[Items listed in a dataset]
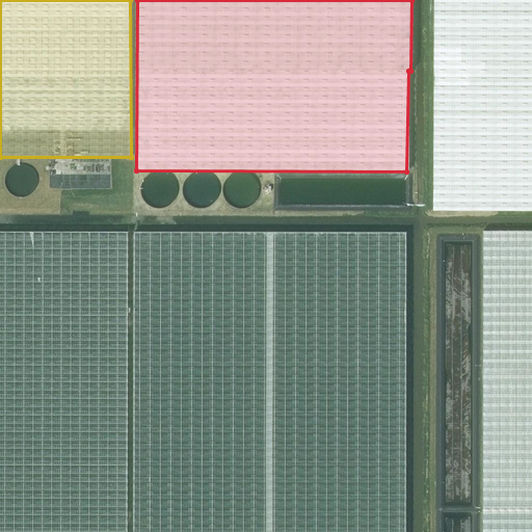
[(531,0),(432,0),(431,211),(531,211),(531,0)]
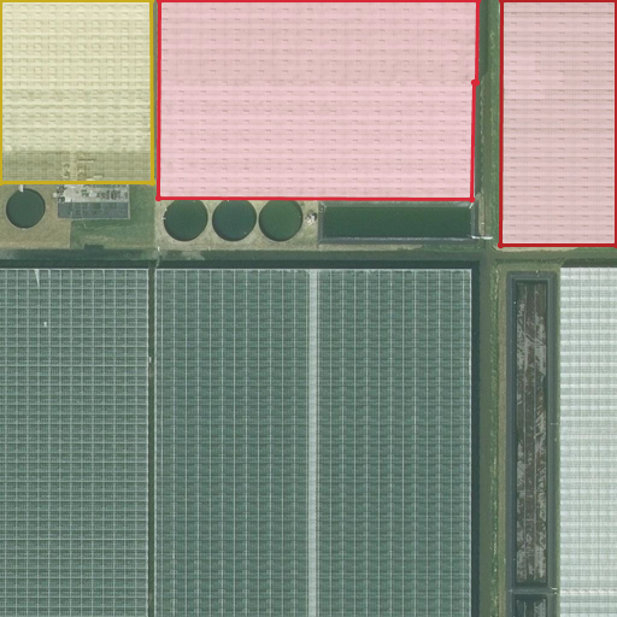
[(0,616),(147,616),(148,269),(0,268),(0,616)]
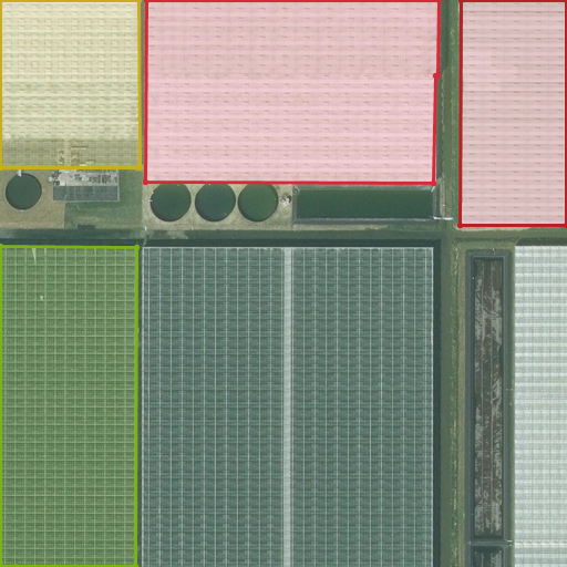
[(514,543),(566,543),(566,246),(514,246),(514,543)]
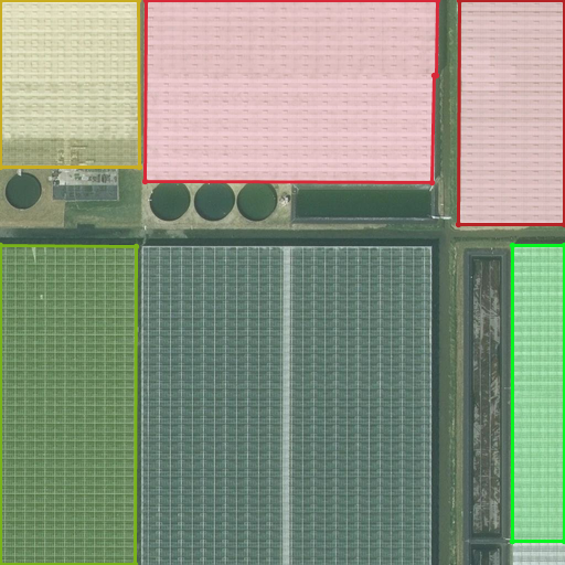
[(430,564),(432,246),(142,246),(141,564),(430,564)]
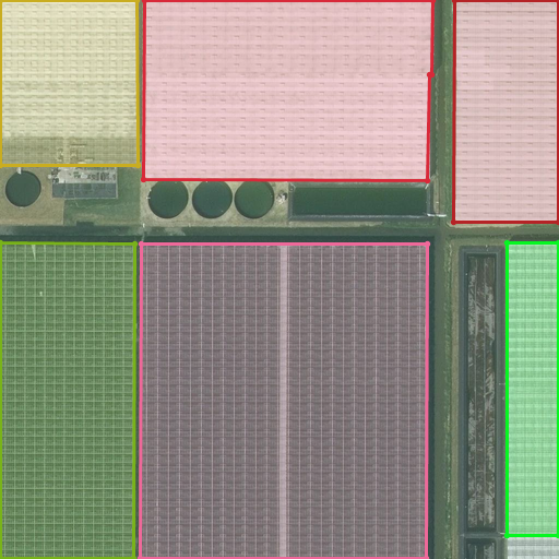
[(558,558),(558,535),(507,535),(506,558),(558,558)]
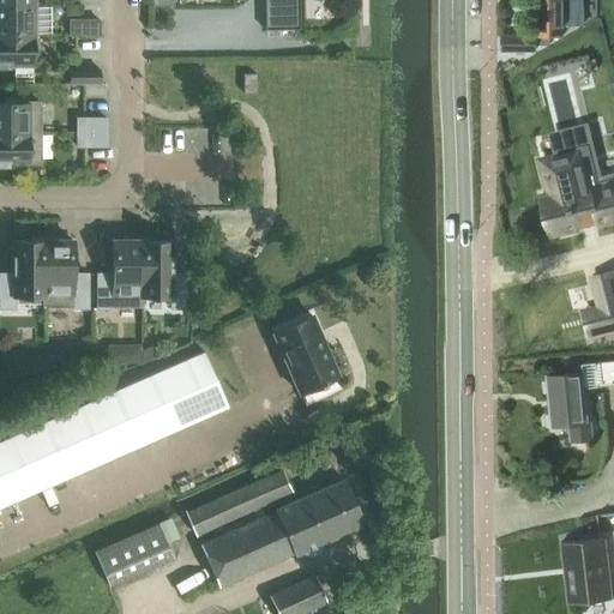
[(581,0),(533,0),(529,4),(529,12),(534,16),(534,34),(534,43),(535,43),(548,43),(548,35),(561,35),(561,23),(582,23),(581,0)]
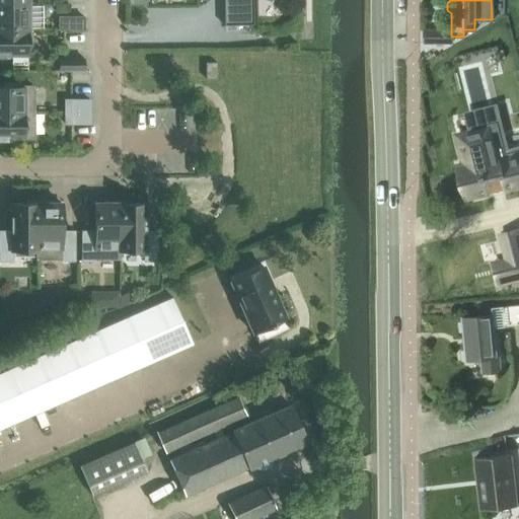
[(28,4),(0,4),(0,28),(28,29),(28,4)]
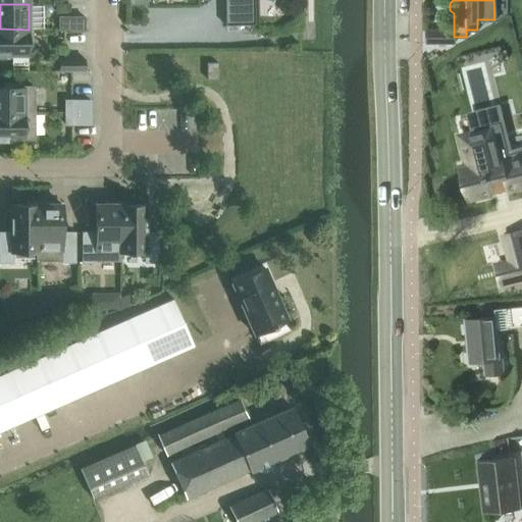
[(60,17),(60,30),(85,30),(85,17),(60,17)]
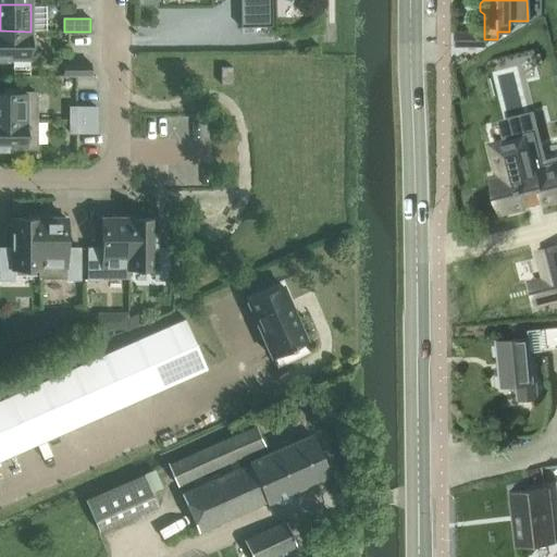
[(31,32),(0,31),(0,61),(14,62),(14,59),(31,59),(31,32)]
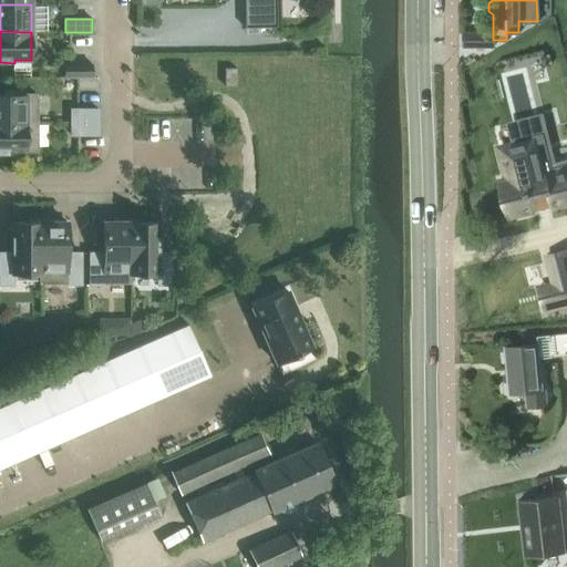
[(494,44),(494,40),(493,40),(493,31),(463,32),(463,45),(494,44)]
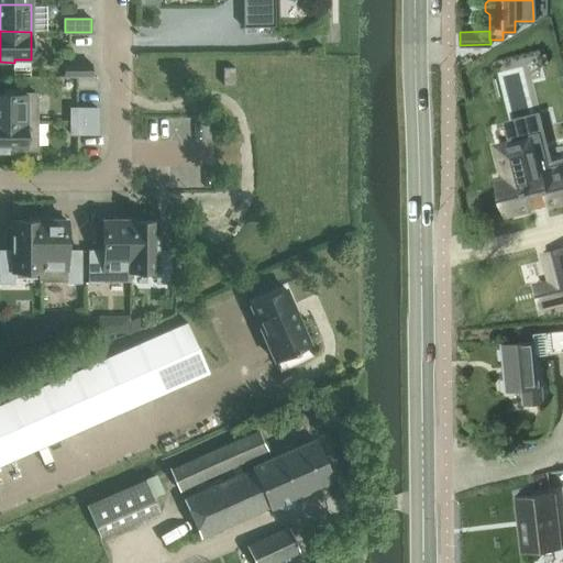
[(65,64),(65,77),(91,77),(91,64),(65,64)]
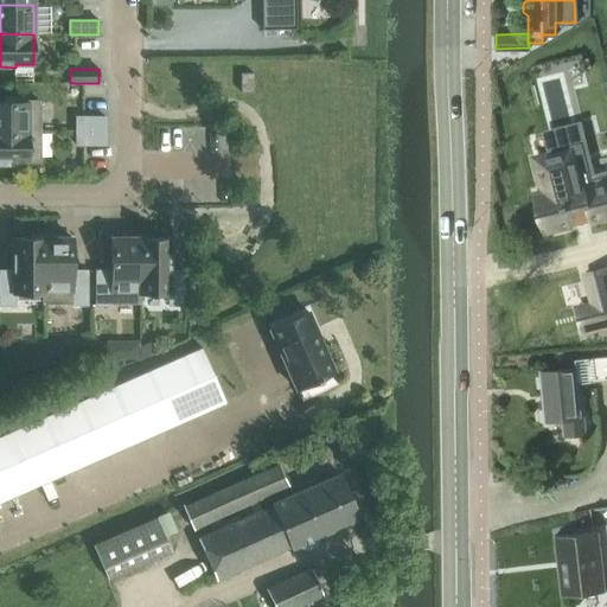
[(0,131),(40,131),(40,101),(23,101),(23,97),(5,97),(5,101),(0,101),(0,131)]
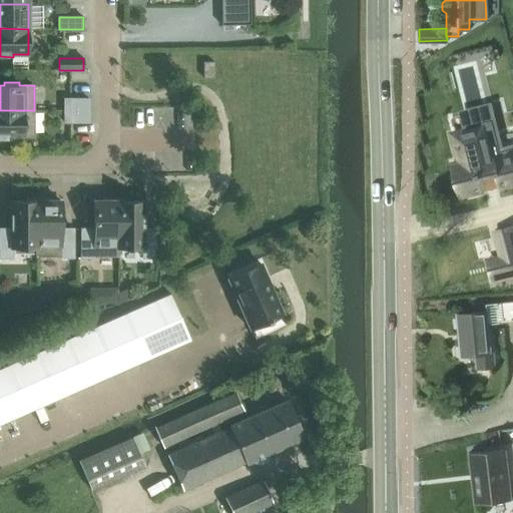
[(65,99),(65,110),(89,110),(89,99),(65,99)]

▶ [Activity]
Omitting the pictures, repeat all entries exactly.

▶ [Answer box]
[(531,0),(432,0),(431,211),(531,211),(531,0)]
[(0,616),(147,616),(148,269),(0,268),(0,616)]
[(514,543),(566,543),(566,246),(514,246),(514,543)]
[(430,564),(432,246),(142,246),(141,564),(430,564)]
[(558,558),(558,535),(507,535),(506,558),(558,558)]
[(581,0),(533,0),(529,4),(529,12),(534,16),(534,34),(534,43),(535,43),(548,43),(548,35),(561,35),(561,23),(582,23),(581,0)]
[(28,4),(0,4),(0,28),(28,29),(28,4)]
[(60,17),(60,30),(85,30),(85,17),(60,17)]
[(31,32),(0,31),(0,61),(14,62),(14,59),(31,59),(31,32)]
[(494,44),(494,40),(493,40),(493,31),(463,32),(463,45),(494,44)]
[(65,64),(65,77),(91,77),(91,64),(65,64)]
[(0,131),(40,131),(40,101),(23,101),(23,97),(5,97),(5,101),(0,101),(0,131)]
[(65,99),(65,110),(89,110),(89,99),(65,99)]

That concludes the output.